*How to complete this task*
Please copy the lines below exactly, from the first one through the line showing "none -> orange brick C8 level 1".

Object state comparisons:

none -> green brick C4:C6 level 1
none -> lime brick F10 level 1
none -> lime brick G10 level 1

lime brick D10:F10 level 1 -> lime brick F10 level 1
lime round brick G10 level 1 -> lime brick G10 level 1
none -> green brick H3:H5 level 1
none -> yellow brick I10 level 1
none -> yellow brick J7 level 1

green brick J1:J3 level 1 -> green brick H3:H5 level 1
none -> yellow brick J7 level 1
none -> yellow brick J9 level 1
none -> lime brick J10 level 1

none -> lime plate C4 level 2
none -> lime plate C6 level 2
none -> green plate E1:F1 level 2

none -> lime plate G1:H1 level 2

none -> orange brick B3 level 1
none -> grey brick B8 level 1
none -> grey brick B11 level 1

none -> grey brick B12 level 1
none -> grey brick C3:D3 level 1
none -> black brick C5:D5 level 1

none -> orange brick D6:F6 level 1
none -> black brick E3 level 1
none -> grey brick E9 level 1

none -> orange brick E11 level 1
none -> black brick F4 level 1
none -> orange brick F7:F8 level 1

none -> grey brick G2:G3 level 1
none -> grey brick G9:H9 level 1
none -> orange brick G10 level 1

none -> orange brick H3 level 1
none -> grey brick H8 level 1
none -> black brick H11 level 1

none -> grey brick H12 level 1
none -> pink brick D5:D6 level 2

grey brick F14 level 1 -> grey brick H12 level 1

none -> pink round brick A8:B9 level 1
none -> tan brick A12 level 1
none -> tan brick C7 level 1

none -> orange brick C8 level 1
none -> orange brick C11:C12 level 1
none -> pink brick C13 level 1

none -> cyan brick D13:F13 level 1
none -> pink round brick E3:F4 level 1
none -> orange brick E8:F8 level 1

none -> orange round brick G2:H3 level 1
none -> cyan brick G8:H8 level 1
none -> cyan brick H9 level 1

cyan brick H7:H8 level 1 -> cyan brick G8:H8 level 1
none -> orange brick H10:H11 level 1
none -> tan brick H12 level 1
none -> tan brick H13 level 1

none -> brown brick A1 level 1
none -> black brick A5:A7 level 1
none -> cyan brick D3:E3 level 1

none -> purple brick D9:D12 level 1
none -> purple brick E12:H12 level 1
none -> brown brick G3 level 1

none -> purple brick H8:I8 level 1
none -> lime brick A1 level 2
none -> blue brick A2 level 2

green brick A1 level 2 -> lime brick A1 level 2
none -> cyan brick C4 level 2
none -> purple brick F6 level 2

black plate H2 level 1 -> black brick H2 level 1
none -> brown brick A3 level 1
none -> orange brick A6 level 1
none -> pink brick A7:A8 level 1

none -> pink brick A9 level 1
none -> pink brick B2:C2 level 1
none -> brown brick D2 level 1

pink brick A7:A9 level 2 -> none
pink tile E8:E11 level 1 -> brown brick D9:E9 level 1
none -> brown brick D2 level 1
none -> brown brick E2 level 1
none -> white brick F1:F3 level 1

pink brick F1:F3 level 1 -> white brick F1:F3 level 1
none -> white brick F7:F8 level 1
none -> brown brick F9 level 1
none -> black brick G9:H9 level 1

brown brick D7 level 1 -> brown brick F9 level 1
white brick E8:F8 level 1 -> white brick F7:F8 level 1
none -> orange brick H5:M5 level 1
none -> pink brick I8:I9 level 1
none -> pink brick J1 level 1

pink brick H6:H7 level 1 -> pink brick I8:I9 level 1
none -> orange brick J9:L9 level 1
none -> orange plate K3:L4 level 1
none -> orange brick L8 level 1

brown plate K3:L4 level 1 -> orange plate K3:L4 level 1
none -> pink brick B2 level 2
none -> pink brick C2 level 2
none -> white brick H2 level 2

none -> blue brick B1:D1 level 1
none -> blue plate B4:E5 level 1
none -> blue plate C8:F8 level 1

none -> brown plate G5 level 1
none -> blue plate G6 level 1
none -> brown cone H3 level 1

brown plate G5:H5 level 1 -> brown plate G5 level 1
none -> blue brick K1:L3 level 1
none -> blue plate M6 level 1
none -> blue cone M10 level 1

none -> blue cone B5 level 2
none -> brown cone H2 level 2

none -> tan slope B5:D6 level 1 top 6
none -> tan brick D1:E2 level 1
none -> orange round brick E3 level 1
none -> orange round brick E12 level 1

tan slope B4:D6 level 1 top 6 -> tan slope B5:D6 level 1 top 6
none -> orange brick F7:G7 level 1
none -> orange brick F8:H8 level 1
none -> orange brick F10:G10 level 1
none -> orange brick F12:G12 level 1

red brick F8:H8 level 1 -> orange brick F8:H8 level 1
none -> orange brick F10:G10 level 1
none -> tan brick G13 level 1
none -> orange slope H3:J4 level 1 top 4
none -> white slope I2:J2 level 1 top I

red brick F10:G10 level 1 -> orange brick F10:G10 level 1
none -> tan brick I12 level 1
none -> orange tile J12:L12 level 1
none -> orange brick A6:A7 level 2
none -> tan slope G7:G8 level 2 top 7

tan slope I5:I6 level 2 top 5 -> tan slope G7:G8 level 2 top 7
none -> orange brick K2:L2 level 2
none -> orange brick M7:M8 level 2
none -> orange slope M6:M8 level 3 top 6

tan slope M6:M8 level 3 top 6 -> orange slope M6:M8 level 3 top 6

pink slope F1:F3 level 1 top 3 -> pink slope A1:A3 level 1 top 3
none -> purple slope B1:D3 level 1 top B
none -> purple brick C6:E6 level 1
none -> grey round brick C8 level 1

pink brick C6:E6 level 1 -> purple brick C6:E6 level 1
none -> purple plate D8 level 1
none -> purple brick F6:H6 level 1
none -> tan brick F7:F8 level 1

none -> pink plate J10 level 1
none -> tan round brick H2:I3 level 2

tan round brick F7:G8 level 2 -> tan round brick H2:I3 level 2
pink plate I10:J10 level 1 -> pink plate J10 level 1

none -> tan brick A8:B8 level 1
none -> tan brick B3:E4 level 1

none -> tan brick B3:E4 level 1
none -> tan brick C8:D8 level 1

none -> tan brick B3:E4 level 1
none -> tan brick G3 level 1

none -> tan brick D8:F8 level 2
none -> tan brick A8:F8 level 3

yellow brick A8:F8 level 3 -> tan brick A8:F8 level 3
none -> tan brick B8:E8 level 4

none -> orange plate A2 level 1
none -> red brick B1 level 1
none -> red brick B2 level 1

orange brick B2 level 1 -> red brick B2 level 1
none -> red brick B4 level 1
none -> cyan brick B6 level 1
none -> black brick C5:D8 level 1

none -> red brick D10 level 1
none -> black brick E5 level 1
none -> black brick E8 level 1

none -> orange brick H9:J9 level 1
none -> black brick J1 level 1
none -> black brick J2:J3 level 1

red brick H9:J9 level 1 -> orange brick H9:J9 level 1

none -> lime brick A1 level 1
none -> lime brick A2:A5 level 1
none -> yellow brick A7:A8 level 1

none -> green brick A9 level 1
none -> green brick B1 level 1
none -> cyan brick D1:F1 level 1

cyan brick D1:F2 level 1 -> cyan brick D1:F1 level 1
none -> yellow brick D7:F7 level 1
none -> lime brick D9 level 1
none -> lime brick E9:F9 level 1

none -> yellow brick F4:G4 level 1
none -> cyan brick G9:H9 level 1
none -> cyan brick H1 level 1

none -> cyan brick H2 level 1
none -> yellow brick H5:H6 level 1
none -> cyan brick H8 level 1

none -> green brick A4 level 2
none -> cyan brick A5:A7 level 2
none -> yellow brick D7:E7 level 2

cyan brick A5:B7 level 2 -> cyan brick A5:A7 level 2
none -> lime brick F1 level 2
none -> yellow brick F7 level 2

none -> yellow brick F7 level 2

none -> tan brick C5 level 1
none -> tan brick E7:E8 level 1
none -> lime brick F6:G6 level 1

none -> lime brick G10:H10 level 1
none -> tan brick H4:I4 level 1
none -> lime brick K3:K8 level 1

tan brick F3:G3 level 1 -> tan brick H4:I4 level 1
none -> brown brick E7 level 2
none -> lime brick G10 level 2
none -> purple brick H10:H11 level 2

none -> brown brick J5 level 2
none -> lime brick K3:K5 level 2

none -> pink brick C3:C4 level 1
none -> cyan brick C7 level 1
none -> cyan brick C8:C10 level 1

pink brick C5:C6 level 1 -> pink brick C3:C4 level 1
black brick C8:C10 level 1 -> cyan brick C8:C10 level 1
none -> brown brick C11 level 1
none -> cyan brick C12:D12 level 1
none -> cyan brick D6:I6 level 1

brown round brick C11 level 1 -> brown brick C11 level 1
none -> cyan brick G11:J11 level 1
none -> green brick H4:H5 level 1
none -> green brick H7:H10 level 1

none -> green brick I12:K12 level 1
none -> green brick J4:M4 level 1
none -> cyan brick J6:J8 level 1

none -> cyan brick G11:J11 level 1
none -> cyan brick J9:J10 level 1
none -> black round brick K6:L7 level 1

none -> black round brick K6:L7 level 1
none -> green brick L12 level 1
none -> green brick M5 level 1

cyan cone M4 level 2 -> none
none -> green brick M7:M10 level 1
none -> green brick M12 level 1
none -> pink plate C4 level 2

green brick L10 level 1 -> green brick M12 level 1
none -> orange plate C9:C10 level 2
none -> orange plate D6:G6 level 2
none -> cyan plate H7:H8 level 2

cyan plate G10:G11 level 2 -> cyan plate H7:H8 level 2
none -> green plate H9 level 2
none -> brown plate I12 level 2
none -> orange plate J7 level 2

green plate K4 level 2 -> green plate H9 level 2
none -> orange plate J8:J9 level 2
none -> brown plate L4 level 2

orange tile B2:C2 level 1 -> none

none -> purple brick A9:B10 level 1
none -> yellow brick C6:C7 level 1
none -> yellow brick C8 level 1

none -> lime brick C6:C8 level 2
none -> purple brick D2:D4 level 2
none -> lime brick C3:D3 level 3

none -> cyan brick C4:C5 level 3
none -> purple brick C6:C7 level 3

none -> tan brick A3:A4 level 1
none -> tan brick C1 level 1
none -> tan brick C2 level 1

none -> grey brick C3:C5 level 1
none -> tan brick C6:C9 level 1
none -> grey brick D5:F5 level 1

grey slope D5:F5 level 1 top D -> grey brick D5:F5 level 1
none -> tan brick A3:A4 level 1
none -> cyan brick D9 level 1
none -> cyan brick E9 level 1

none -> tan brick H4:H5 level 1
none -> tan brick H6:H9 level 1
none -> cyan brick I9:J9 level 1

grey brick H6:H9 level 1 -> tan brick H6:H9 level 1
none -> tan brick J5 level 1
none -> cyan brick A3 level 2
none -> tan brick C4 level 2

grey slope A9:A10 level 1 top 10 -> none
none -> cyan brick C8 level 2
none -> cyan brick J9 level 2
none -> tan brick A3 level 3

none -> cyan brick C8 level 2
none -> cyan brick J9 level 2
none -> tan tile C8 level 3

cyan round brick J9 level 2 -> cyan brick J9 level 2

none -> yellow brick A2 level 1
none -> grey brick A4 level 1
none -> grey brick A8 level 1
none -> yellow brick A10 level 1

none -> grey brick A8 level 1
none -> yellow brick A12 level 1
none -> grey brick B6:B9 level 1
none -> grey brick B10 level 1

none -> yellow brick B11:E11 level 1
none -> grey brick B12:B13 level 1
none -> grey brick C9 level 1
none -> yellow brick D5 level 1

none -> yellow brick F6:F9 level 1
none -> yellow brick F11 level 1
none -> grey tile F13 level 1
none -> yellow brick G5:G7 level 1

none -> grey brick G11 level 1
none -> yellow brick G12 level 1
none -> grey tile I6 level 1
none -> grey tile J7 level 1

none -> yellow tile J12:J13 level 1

*Result of the exercise*
none -> green brick C4:C6 level 1
none -> lime brick F10 level 1
none -> lime brick G10 level 1

lime brick D10:F10 level 1 -> lime brick F10 level 1
lime round brick G10 level 1 -> lime brick G10 level 1
none -> green brick H3:H5 level 1
none -> yellow brick I10 level 1
none -> yellow brick J7 level 1

green brick J1:J3 level 1 -> green brick H3:H5 level 1
none -> yellow brick J7 level 1
none -> yellow brick J9 level 1
none -> lime brick J10 level 1

none -> lime plate C4 level 2
none -> lime plate C6 level 2
none -> green plate E1:F1 level 2

none -> lime plate G1:H1 level 2

none -> orange brick B3 level 1
none -> grey brick B8 level 1
none -> grey brick B11 level 1

none -> grey brick B12 level 1
none -> grey brick C3:D3 level 1
none -> black brick C5:D5 level 1

none -> orange brick D6:F6 level 1
none -> black brick E3 level 1
none -> grey brick E9 level 1

none -> orange brick E11 level 1
none -> black brick F4 level 1
none -> orange brick F7:F8 level 1

none -> grey brick G2:G3 level 1
none -> grey brick G9:H9 level 1
none -> orange brick G10 level 1

none -> orange brick H3 level 1
none -> grey brick H8 level 1
none -> black brick H11 level 1

none -> grey brick H12 level 1
none -> pink brick D5:D6 level 2

grey brick F14 level 1 -> grey brick H12 level 1

none -> pink round brick A8:B9 level 1
none -> tan brick A12 level 1
none -> tan brick C7 level 1

none -> orange brick C8 level 1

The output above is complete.